- [Work item]:
All lines before the one containing "green boat [681,238,736,310]", plus that line itself, are to be printed exactly as they appear below.

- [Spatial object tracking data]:
——

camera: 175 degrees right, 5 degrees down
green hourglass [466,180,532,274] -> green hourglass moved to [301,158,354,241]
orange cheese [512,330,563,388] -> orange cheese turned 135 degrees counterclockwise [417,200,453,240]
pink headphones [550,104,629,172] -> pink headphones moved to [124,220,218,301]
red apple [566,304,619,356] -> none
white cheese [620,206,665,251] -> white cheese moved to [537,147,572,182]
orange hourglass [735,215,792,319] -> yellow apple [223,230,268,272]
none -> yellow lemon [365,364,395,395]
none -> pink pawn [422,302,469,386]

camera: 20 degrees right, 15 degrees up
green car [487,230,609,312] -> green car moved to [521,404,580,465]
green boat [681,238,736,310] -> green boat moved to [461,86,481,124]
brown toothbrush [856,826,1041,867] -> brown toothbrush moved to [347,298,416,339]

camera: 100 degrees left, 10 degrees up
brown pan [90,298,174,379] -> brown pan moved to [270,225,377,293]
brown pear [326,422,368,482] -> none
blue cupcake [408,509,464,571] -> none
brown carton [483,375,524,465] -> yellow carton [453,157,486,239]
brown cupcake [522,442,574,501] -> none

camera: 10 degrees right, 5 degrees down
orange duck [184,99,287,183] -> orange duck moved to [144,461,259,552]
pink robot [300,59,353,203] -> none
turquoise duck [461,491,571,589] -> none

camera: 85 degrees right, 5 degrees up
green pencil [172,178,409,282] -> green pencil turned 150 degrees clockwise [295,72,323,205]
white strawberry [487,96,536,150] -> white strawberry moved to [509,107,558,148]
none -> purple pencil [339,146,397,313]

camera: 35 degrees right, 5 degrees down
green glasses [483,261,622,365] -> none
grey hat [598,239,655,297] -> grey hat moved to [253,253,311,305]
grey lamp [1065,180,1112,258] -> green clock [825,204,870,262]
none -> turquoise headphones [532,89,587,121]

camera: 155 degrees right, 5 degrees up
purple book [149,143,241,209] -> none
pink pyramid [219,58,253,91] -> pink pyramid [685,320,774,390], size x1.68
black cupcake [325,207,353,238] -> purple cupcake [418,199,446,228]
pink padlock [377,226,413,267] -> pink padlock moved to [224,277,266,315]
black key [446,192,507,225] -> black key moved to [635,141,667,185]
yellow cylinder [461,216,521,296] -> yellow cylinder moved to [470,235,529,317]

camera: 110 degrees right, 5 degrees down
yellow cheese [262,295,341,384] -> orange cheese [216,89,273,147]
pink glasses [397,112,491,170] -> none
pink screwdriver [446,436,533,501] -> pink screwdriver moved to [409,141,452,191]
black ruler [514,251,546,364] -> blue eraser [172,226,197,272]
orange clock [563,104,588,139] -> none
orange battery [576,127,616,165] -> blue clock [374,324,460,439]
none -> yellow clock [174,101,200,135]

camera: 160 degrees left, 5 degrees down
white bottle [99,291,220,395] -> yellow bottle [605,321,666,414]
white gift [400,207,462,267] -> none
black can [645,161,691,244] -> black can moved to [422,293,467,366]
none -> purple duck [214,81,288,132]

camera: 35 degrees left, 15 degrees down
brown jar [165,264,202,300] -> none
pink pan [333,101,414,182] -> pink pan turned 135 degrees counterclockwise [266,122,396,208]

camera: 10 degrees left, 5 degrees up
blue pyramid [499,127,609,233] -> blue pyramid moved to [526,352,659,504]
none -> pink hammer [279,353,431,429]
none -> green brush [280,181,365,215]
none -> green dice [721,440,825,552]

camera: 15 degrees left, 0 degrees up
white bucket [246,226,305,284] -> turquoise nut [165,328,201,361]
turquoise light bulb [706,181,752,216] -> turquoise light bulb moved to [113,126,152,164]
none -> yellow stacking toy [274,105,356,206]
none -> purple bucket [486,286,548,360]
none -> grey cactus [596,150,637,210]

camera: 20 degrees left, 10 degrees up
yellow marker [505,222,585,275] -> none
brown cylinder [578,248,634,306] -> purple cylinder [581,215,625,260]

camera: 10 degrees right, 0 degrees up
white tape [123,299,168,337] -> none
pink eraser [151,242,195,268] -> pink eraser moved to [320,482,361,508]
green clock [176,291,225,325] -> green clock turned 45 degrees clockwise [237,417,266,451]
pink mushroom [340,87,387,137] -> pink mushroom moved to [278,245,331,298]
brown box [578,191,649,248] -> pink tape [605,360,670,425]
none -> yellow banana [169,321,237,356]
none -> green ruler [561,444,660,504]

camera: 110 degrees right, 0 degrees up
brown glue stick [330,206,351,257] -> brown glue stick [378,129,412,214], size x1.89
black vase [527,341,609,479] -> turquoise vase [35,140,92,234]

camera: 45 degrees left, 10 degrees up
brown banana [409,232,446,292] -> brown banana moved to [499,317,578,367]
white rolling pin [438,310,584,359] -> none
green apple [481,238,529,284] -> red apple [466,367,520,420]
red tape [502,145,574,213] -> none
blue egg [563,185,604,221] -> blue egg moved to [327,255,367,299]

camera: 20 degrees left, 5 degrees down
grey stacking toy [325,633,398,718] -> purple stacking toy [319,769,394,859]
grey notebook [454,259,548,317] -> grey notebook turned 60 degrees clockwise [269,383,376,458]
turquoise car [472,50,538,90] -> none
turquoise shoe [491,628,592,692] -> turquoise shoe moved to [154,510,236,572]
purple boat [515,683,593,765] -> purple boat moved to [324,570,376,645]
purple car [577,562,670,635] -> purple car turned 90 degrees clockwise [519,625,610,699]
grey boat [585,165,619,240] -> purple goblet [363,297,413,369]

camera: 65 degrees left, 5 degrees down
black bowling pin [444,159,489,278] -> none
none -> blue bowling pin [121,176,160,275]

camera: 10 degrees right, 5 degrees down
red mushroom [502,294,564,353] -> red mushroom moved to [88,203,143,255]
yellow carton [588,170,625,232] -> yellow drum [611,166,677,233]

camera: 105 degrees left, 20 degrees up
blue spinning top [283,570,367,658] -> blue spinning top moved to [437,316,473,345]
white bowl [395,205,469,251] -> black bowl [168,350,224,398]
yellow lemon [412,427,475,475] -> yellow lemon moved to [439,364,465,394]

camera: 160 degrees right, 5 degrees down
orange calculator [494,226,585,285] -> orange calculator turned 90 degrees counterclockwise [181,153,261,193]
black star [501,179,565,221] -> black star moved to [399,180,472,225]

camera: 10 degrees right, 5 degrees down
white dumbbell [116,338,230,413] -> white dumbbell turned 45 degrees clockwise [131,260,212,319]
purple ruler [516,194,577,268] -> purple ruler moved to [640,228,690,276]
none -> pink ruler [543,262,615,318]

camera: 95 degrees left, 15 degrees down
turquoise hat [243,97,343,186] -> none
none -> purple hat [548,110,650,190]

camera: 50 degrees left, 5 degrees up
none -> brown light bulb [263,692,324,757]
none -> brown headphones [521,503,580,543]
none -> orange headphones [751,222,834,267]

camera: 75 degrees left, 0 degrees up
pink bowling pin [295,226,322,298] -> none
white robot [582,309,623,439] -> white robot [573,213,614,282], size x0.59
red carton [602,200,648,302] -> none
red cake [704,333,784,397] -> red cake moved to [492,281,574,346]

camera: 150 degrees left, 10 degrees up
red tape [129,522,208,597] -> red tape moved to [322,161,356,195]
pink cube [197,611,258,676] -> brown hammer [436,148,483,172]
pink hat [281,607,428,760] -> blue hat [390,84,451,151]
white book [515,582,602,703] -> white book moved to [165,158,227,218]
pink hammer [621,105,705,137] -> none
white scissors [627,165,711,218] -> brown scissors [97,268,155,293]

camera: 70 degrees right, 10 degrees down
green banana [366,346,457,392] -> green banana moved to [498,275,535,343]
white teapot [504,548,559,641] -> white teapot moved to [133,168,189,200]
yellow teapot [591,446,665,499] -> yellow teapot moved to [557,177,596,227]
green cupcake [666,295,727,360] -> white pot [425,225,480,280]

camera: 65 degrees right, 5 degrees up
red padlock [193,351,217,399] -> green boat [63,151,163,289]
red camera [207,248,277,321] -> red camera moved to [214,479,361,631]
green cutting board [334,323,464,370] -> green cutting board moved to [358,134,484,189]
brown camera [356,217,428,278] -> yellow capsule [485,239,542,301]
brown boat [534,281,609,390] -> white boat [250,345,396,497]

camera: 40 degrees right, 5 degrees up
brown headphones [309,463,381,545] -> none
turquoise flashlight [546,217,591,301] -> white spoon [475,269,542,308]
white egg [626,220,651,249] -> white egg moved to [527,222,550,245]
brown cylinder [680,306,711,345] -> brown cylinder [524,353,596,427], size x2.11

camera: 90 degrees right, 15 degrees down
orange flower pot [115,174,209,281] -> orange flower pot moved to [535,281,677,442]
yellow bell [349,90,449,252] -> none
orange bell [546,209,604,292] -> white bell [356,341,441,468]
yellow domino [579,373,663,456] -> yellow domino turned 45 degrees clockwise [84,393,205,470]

——

- [Finished task]:
camera: 175 degrees right, 5 degrees down
green hourglass [466,180,532,274] -> green hourglass moved to [301,158,354,241]
orange cheese [512,330,563,388] -> orange cheese turned 135 degrees counterclockwise [417,200,453,240]
pink headphones [550,104,629,172] -> pink headphones moved to [124,220,218,301]
red apple [566,304,619,356] -> none
white cheese [620,206,665,251] -> white cheese moved to [537,147,572,182]
orange hourglass [735,215,792,319] -> yellow apple [223,230,268,272]
none -> yellow lemon [365,364,395,395]
none -> pink pawn [422,302,469,386]

camera: 20 degrees right, 15 degrees up
green car [487,230,609,312] -> green car moved to [521,404,580,465]
green boat [681,238,736,310] -> green boat moved to [461,86,481,124]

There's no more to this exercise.